Source data

= = =

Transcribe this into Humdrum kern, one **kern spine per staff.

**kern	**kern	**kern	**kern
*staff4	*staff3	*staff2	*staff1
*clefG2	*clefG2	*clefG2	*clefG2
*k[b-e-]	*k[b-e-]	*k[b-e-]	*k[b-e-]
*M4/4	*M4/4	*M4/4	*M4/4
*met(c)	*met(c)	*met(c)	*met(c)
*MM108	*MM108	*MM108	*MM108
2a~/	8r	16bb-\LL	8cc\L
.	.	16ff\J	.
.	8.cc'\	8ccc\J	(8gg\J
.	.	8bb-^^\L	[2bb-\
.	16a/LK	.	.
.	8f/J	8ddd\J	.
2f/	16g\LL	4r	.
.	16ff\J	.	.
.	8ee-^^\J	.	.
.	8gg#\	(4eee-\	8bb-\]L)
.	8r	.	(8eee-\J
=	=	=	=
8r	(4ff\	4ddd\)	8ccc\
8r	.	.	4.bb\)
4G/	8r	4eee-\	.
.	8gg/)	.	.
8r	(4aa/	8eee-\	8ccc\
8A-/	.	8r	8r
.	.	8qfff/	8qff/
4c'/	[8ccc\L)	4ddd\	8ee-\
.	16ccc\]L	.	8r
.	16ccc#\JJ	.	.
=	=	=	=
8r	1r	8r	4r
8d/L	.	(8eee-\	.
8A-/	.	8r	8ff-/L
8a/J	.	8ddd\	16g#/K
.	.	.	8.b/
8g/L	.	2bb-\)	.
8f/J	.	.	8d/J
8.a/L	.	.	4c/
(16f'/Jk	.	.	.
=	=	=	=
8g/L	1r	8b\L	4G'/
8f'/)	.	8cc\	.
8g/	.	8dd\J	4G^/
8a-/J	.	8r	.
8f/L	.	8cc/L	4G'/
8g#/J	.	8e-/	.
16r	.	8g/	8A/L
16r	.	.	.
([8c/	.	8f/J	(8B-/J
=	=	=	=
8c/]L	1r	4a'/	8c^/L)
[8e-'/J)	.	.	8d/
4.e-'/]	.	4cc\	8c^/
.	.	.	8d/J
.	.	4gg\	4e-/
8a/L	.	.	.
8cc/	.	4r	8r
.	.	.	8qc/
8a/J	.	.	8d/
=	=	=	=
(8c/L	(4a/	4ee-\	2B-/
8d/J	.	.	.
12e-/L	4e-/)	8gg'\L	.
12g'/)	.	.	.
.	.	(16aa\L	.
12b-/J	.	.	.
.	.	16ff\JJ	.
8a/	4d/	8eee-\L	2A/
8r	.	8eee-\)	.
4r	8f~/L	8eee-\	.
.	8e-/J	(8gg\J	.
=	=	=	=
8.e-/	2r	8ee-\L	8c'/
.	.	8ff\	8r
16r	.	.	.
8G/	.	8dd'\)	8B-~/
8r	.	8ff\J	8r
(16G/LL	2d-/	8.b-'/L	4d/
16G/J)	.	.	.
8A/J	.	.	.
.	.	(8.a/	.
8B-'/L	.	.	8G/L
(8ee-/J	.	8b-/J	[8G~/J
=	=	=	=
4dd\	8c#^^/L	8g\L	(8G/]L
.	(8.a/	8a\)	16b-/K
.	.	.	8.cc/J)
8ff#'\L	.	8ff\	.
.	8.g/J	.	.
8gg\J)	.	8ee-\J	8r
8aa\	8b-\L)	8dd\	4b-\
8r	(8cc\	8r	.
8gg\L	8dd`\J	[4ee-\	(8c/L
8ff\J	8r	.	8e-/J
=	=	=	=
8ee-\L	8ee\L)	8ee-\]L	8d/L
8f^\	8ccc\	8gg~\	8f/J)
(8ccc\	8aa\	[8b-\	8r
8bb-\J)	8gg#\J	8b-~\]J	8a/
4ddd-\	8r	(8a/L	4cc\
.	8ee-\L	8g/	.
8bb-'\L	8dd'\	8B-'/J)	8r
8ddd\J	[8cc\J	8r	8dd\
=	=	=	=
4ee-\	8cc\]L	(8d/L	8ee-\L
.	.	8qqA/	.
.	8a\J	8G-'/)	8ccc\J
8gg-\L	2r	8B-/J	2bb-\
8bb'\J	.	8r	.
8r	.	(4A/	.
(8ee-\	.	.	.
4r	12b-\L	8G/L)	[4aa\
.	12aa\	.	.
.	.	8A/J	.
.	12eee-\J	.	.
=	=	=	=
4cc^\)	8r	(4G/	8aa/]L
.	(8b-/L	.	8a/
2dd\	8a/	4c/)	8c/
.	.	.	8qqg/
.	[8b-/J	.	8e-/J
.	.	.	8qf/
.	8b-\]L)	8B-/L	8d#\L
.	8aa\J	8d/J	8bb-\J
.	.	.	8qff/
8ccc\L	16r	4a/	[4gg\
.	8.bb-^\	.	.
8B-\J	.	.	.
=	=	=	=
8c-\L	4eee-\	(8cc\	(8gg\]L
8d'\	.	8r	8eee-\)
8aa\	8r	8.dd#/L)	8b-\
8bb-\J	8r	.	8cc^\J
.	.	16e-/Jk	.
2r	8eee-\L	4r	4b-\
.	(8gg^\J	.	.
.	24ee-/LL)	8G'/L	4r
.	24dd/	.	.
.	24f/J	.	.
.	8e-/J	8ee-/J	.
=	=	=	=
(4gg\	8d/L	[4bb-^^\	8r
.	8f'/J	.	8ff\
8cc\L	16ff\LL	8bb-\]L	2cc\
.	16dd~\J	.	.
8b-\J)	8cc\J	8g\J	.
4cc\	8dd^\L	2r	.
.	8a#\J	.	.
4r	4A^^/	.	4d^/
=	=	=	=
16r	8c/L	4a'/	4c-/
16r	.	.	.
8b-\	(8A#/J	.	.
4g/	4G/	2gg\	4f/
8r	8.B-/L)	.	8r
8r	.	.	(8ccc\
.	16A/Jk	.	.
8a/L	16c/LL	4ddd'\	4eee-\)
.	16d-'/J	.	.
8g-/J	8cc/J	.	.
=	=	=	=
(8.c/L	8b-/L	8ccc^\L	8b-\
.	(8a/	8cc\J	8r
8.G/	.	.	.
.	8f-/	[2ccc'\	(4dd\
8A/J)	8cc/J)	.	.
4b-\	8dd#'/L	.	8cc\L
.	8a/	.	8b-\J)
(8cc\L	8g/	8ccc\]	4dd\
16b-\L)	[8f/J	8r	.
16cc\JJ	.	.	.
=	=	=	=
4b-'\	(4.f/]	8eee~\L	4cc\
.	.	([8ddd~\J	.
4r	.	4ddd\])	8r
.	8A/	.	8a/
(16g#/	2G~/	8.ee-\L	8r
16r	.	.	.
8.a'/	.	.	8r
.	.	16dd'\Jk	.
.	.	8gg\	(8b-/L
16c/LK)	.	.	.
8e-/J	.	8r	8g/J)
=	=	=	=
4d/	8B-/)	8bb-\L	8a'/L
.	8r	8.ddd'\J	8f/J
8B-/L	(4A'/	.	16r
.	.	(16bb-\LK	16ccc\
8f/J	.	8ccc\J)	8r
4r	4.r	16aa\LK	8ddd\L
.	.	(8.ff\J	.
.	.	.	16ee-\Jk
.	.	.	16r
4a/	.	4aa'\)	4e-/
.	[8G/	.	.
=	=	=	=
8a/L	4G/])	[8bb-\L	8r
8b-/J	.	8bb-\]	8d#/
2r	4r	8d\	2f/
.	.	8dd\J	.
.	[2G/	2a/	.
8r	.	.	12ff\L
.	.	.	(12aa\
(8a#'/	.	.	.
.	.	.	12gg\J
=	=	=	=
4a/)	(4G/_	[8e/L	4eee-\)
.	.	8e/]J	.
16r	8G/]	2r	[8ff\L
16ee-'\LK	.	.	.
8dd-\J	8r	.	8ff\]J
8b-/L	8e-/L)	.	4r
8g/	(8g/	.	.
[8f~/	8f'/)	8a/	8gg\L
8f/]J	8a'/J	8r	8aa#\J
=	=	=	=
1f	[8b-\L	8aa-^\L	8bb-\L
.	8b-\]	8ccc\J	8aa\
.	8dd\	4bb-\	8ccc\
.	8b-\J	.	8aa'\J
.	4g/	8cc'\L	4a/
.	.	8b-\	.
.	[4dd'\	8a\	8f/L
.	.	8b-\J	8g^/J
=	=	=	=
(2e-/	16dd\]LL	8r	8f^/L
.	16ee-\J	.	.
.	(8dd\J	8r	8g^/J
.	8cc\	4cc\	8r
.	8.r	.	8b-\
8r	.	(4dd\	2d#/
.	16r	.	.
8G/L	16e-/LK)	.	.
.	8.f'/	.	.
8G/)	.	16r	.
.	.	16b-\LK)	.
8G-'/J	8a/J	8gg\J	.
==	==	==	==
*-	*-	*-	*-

= = =

*Task description*: Locate each line above that contains the string "kern", treating uppercase and lowercase as different, and copy those lines.

*Worked solution*:
Transcribe this into Humdrum kern, one **kern spine per staff.
**kern	**kern	**kern	**kern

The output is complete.